(Beginning of ENTRIES SUPPLIED)

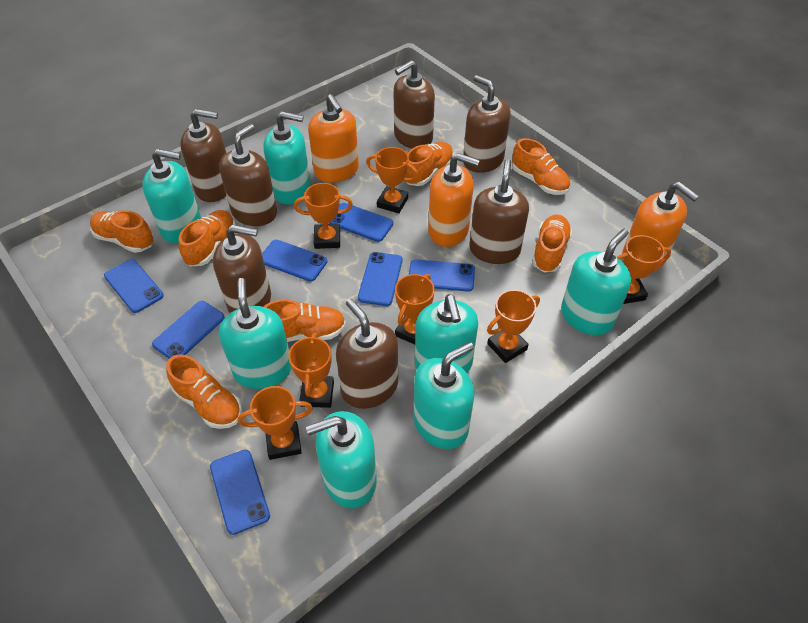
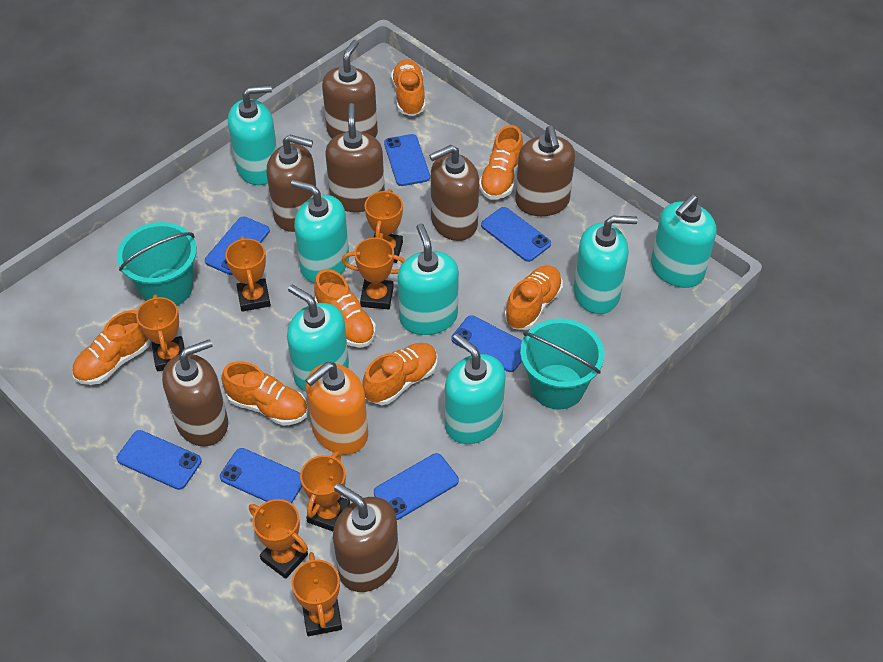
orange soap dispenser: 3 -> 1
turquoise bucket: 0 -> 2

(End of ENTRIES SUPPLIED)
(Beginning of ENTRIES SUPPLIED)

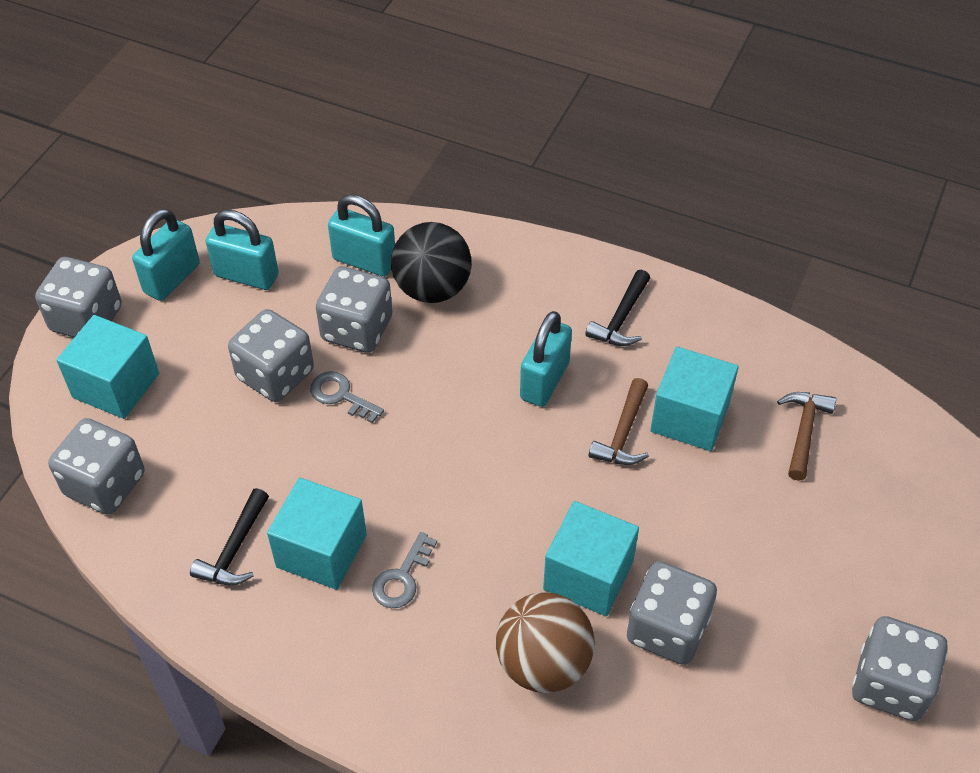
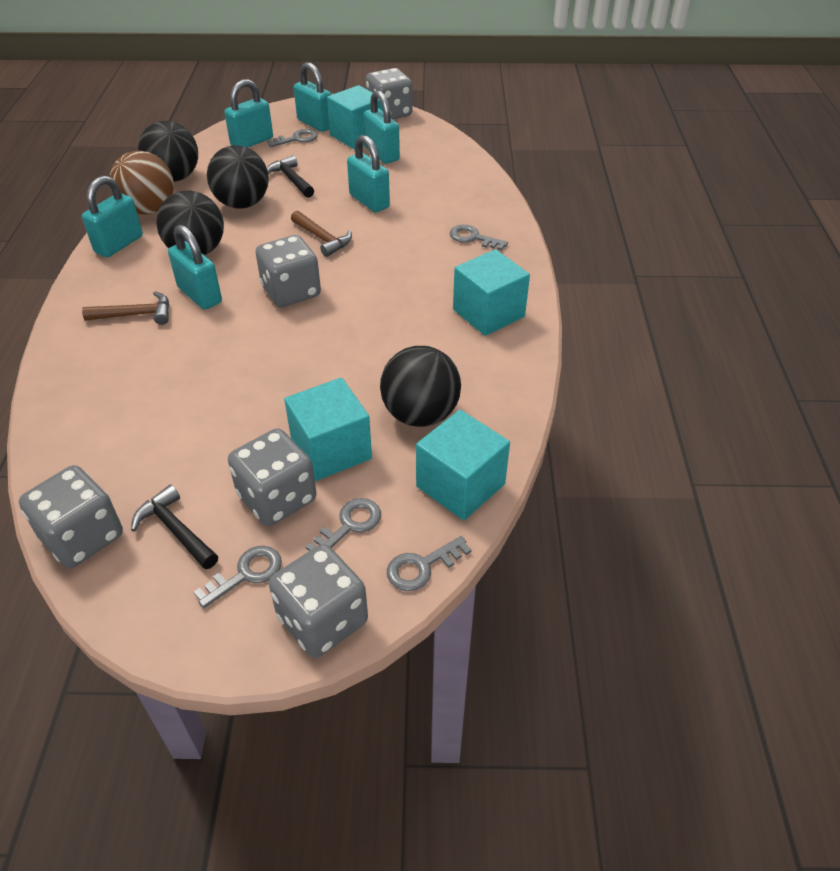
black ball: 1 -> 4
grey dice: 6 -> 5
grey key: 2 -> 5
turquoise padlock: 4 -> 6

(End of ENTRIES SUPPLIED)
(Beginning of ENTRIES SUPPLIED)

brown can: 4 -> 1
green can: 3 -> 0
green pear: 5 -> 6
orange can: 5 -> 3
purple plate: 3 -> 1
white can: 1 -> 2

(End of ENTRIES SUPPLIED)

→ **DESCRIPTION OF THE TASK**:
Within the records, filter for lines that contain the word "orange" and show each one.

→ **ANSWER BOX**:
orange soap dispenser: 3 -> 1
orange can: 5 -> 3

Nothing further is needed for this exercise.